Prompt: The full set of entries is to be printed exactly, with pictures excluded.

Object change listings:
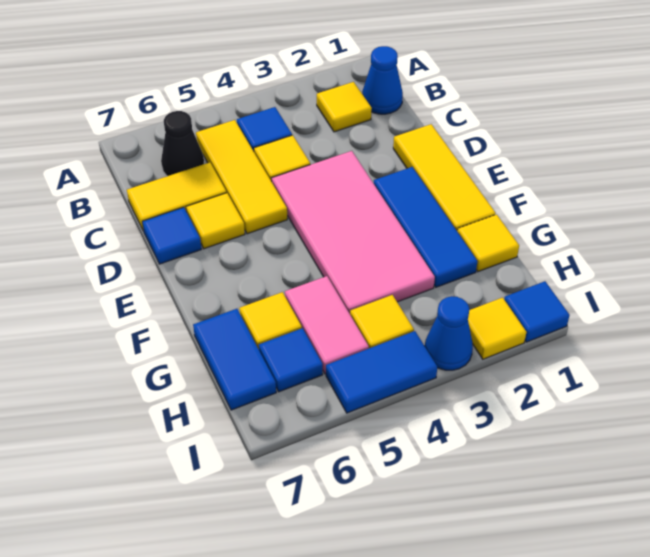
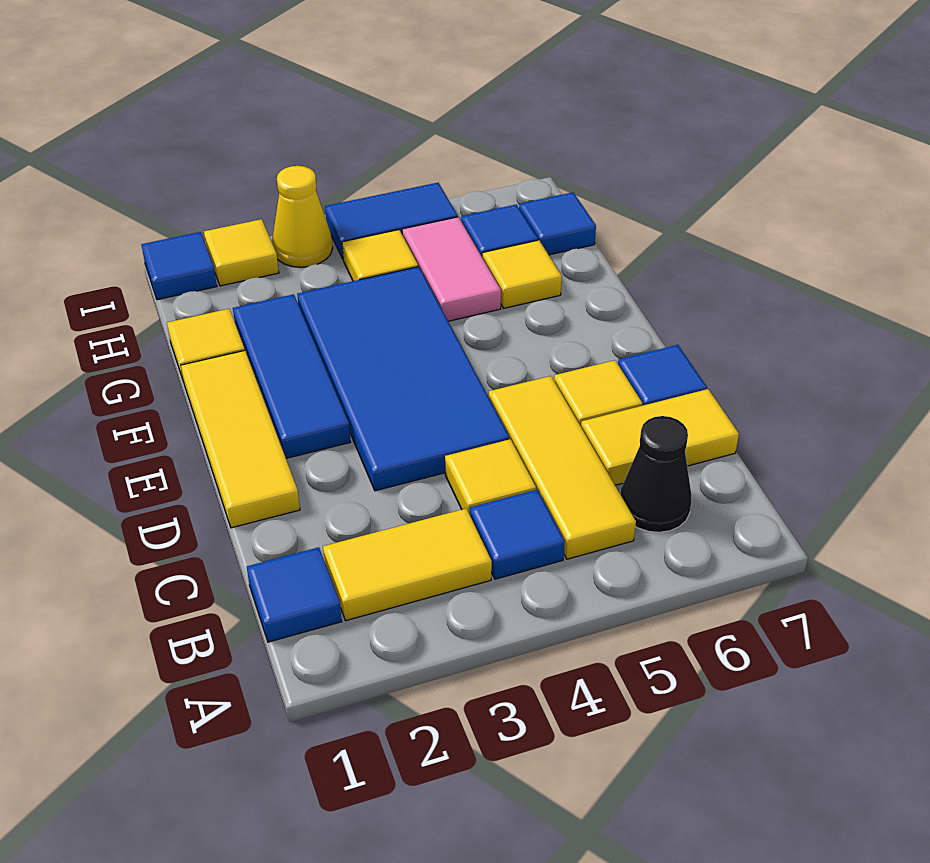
blue cone B1 level 1 -> blue tile B1 level 1
yellow tile B2 level 1 -> yellow tile B2:B3 level 1
pink tile D3:G4 level 1 -> blue tile D3:G4 level 1
blue tile G7:H7 level 1 -> blue tile H7 level 1
blue cone I3 level 1 -> yellow cone I3 level 1

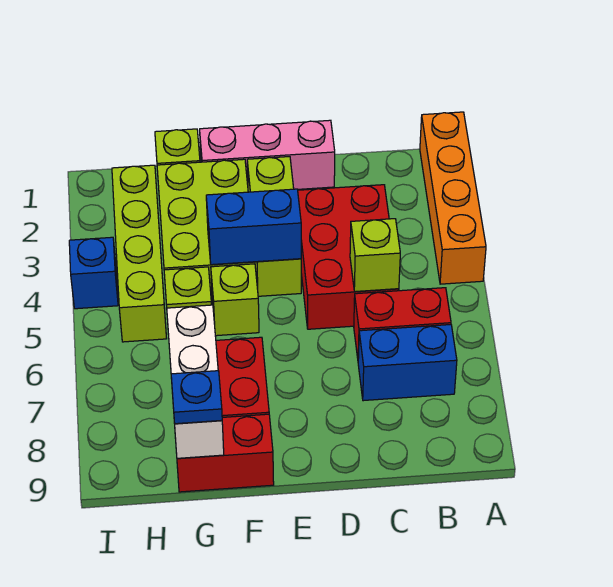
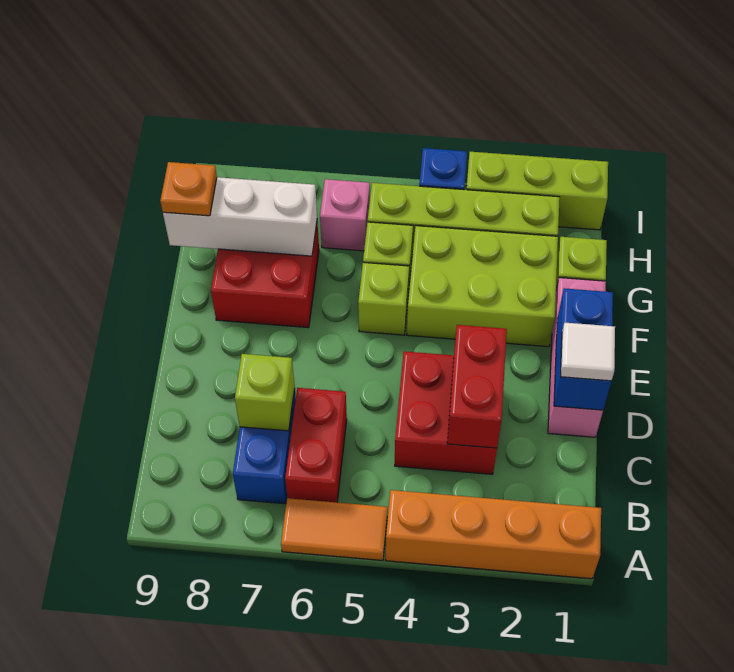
none -> orange tile A5:A6 level 1
red brick C3:D5 level 1 -> red brick C3:D4 level 1
lime brick C5 level 2 -> lime brick C7 level 2
none -> white tile D1 level 3
lime brick E2:E4 level 1 -> lime brick I1:I3 level 1
blue brick E4:F4 level 2 -> blue brick D1:E1 level 2
red brick F9:G9 level 1 -> red brick C3:D3 level 2
blue plate G9 level 3 -> orange plate G9 level 3
none -> pink brick H6 level 1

Output of the task:
blue cone B1 level 1 -> blue tile B1 level 1
yellow tile B2 level 1 -> yellow tile B2:B3 level 1
pink tile D3:G4 level 1 -> blue tile D3:G4 level 1
blue tile G7:H7 level 1 -> blue tile H7 level 1
blue cone I3 level 1 -> yellow cone I3 level 1

none -> orange tile A5:A6 level 1
red brick C3:D5 level 1 -> red brick C3:D4 level 1
lime brick C5 level 2 -> lime brick C7 level 2
none -> white tile D1 level 3
lime brick E2:E4 level 1 -> lime brick I1:I3 level 1
blue brick E4:F4 level 2 -> blue brick D1:E1 level 2
red brick F9:G9 level 1 -> red brick C3:D3 level 2
blue plate G9 level 3 -> orange plate G9 level 3
none -> pink brick H6 level 1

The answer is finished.